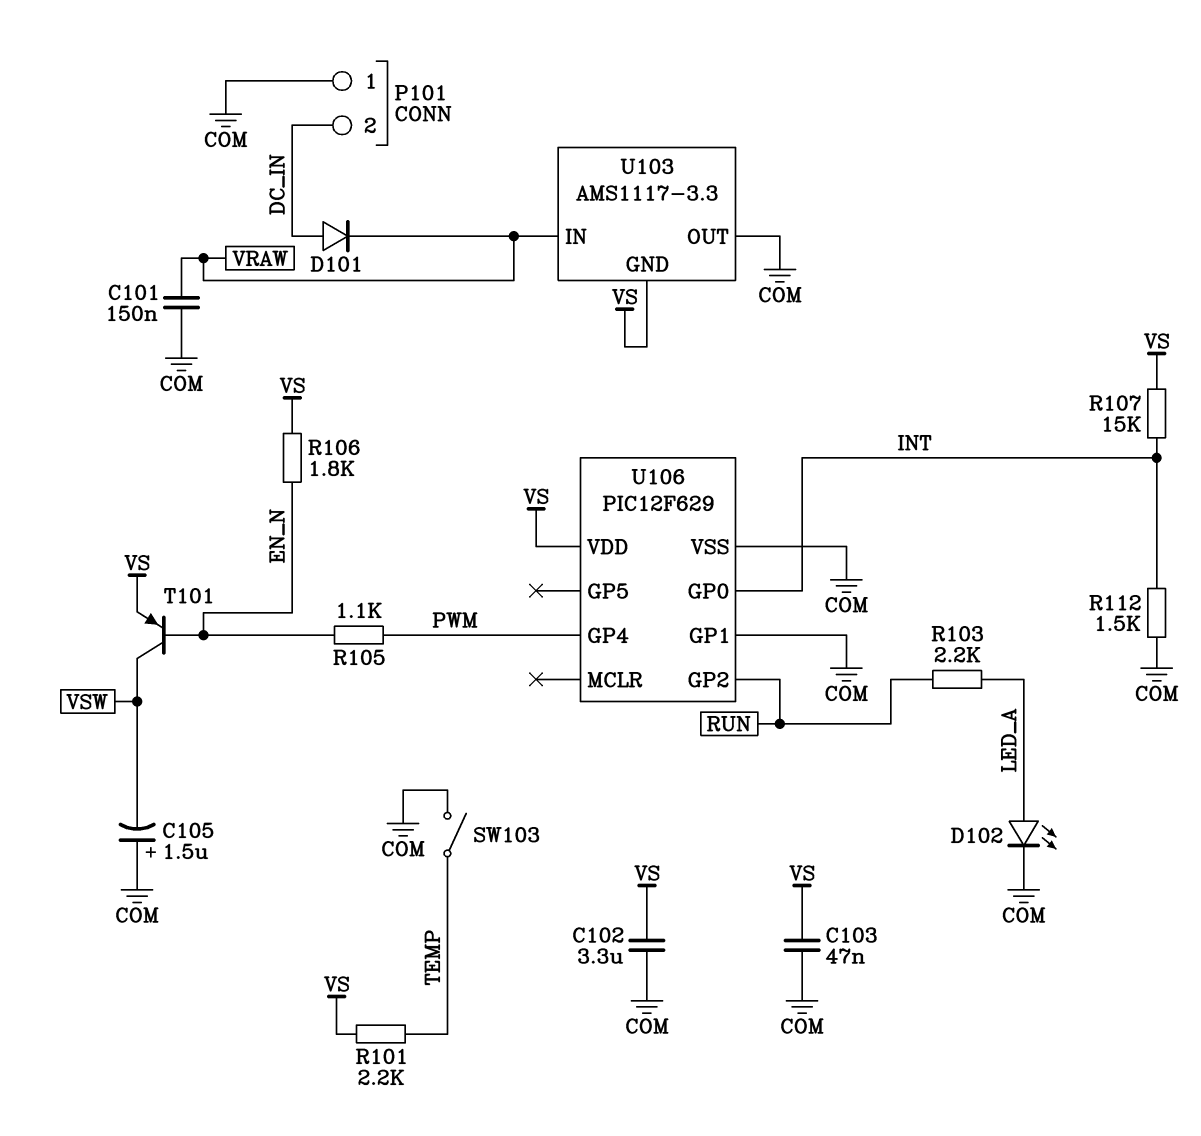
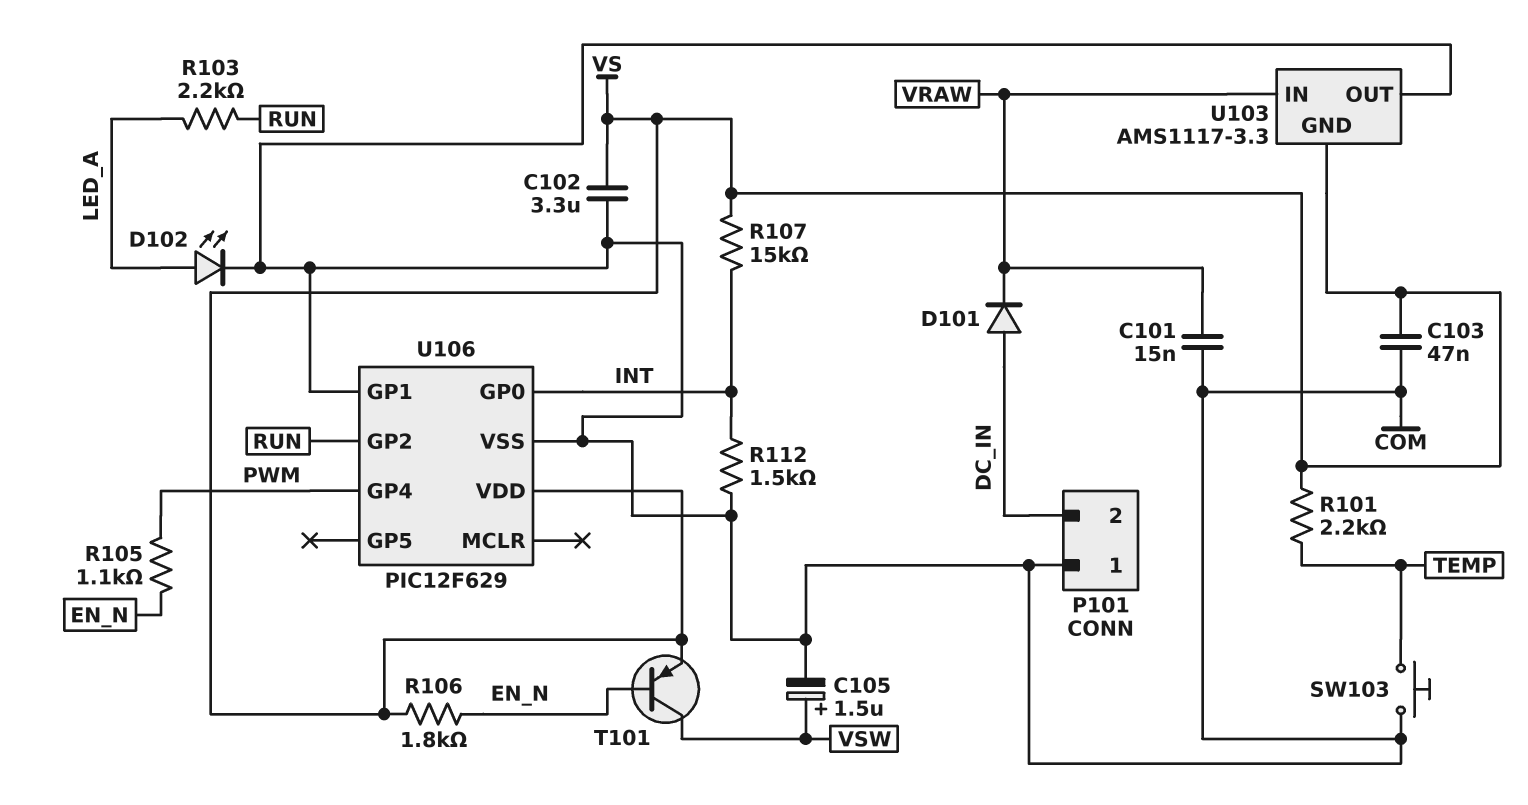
C101: 150nF (COM, VRAW) -> 15nF (COM, VRAW)
C105: 1.5uF (plus COM, minus VSW) -> 1.5uF (plus VSW, minus COM)
SW103: switch (COM, TEMP) -> button (COM, TEMP)

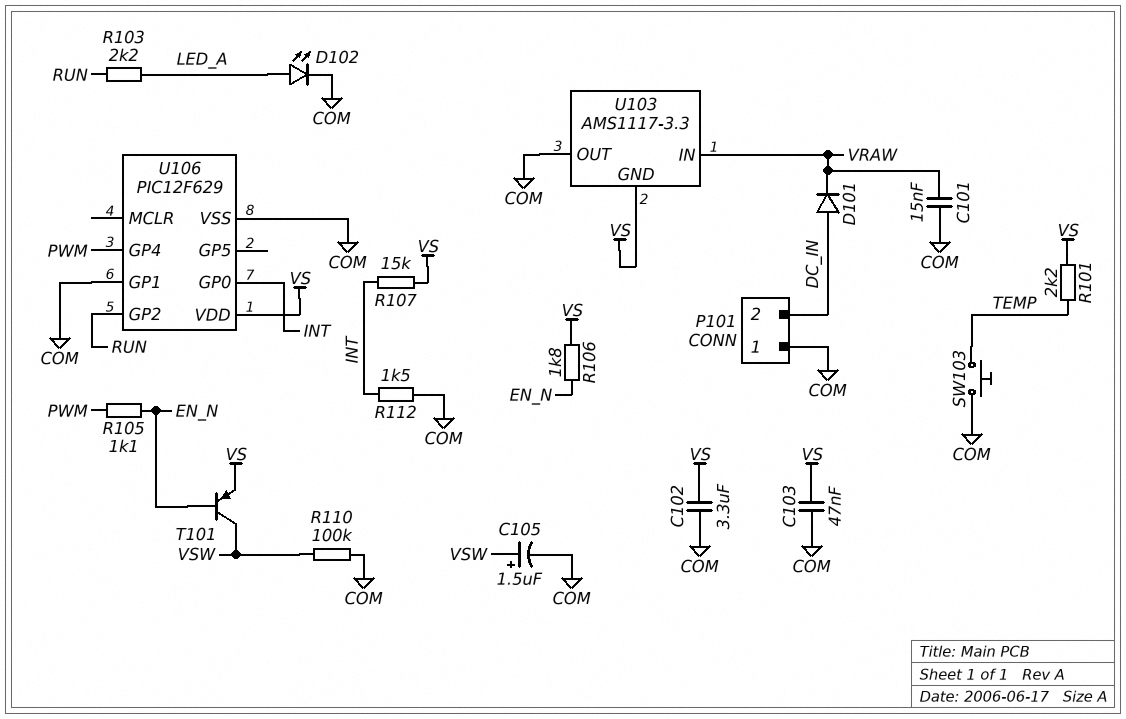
R110: none -> 100k (COM, VSW)

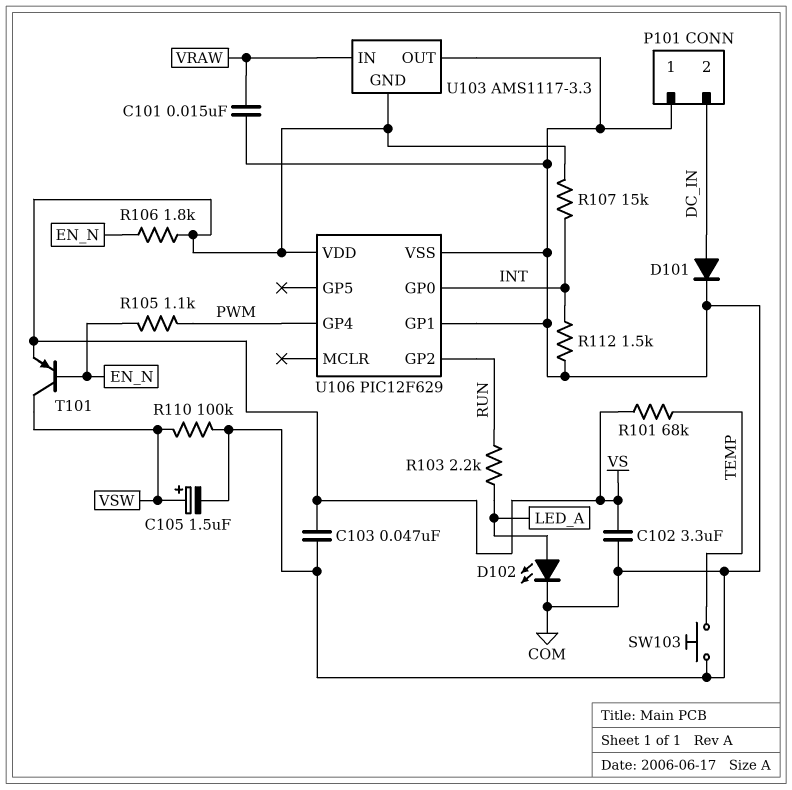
D101: diode (A DC_IN, K VRAW) -> diode (A DC_IN, K COM)
R101: 2.2k (TEMP, VS) -> 68k (TEMP, VS)

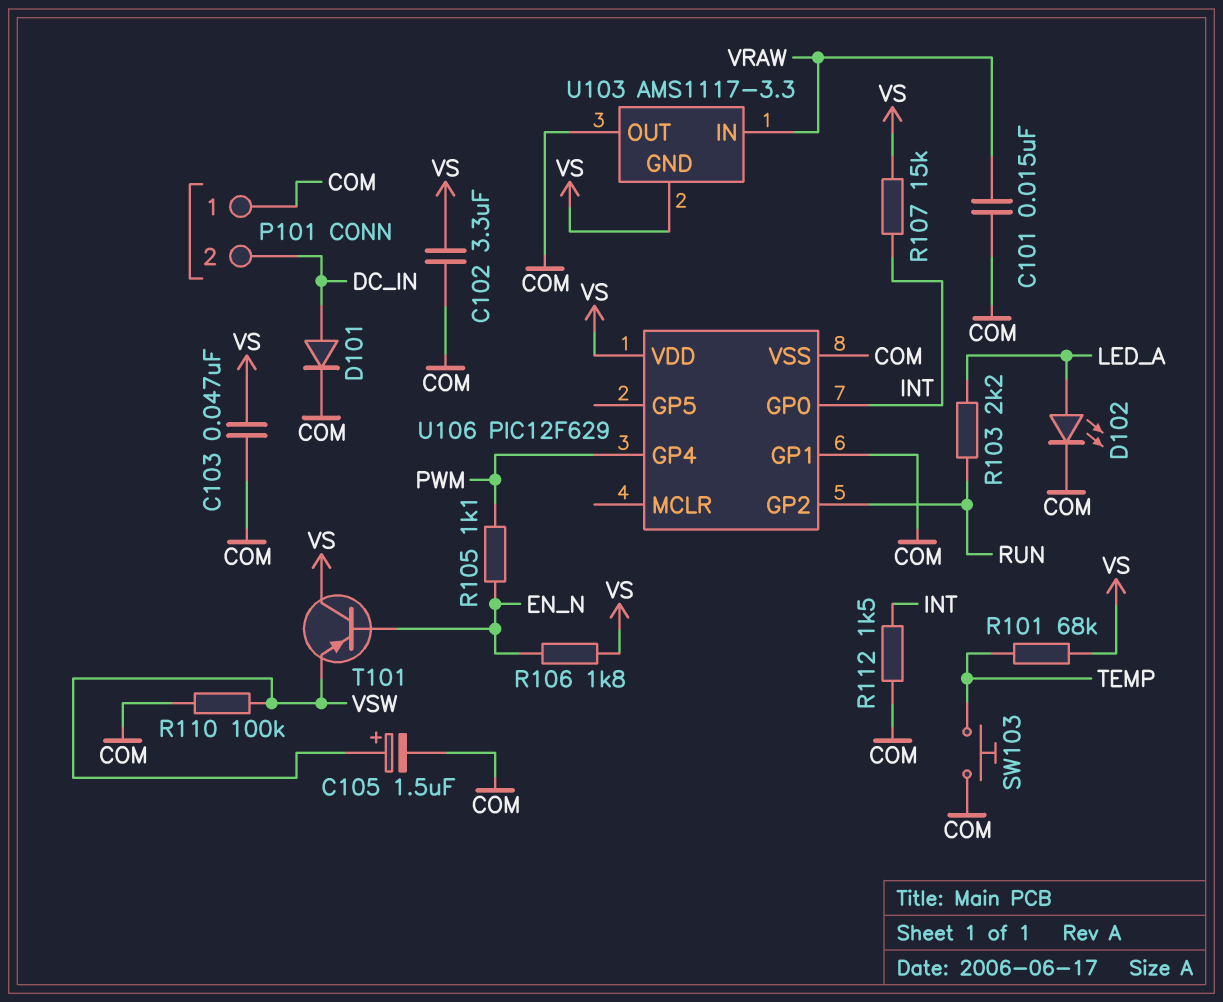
T101: PNP (B EN_N, C VSW, E VS) -> PNP (B EN_N, C VS, E VSW)

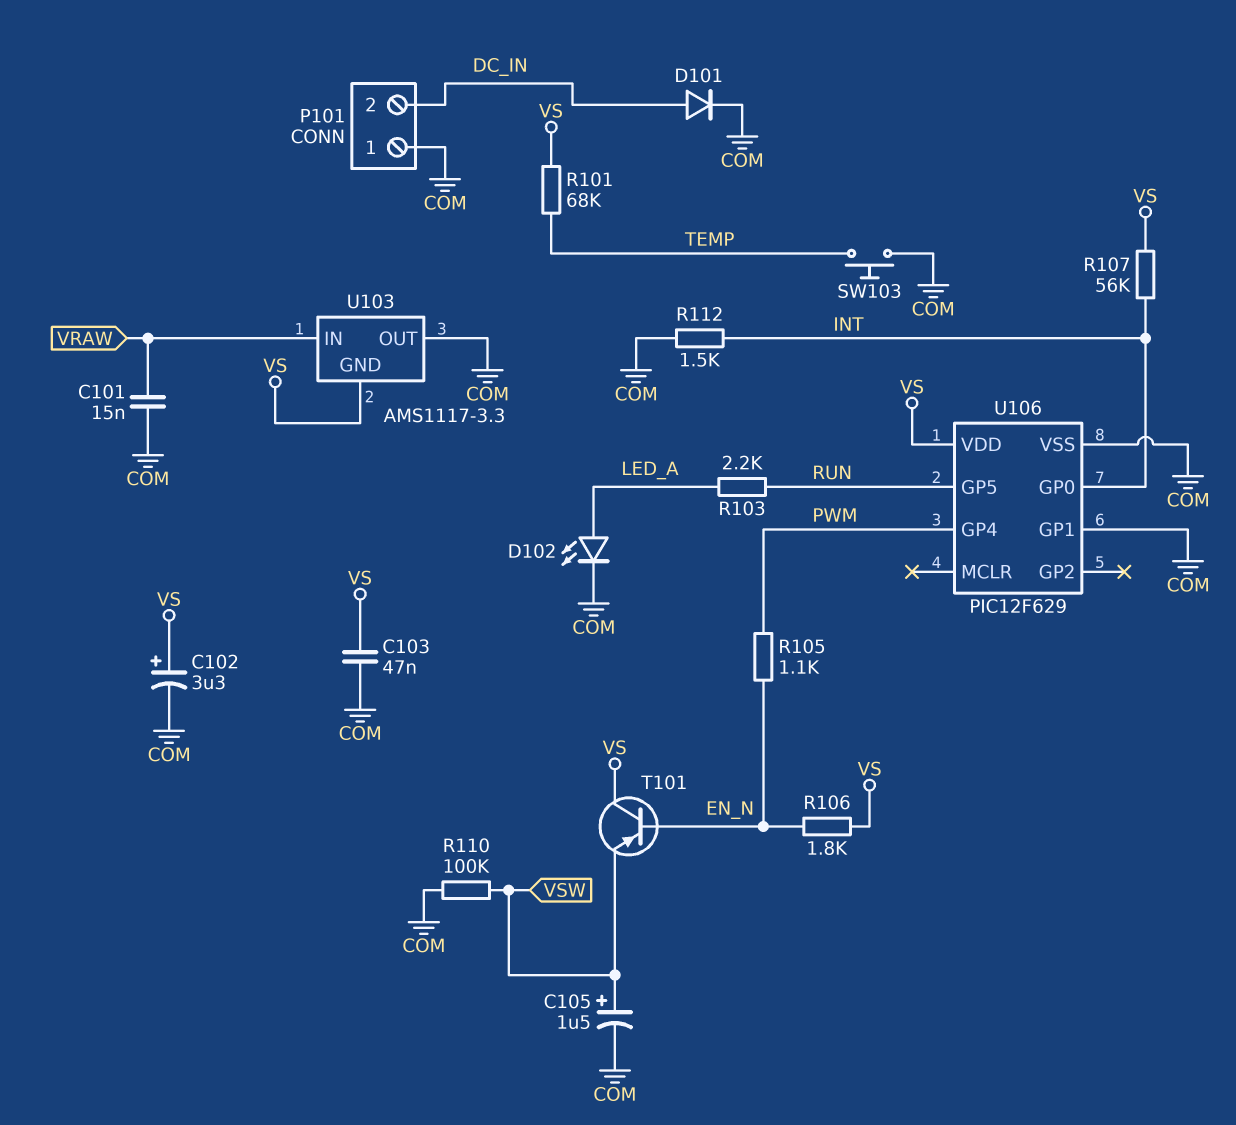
C102: 3.3uF (COM, VS) -> 3.3uF (plus VS, minus COM)
R107: 15k (INT, VS) -> 56k (INT, VS)
U106 pin GP2: RUN -> none
U106 pin GP5: none -> RUN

● **WHAT THE TASK REQUIRES**
Ignoring the pictures, write out word for word only the lines from the one containing "D101: diode (A" through the last line of the data, both ends included.

● **ANSWER SPACE**
D101: diode (A DC_IN, K VRAW) -> diode (A DC_IN, K COM)
R101: 2.2k (TEMP, VS) -> 68k (TEMP, VS)

T101: PNP (B EN_N, C VSW, E VS) -> PNP (B EN_N, C VS, E VSW)

C102: 3.3uF (COM, VS) -> 3.3uF (plus VS, minus COM)
R107: 15k (INT, VS) -> 56k (INT, VS)
U106 pin GP2: RUN -> none
U106 pin GP5: none -> RUN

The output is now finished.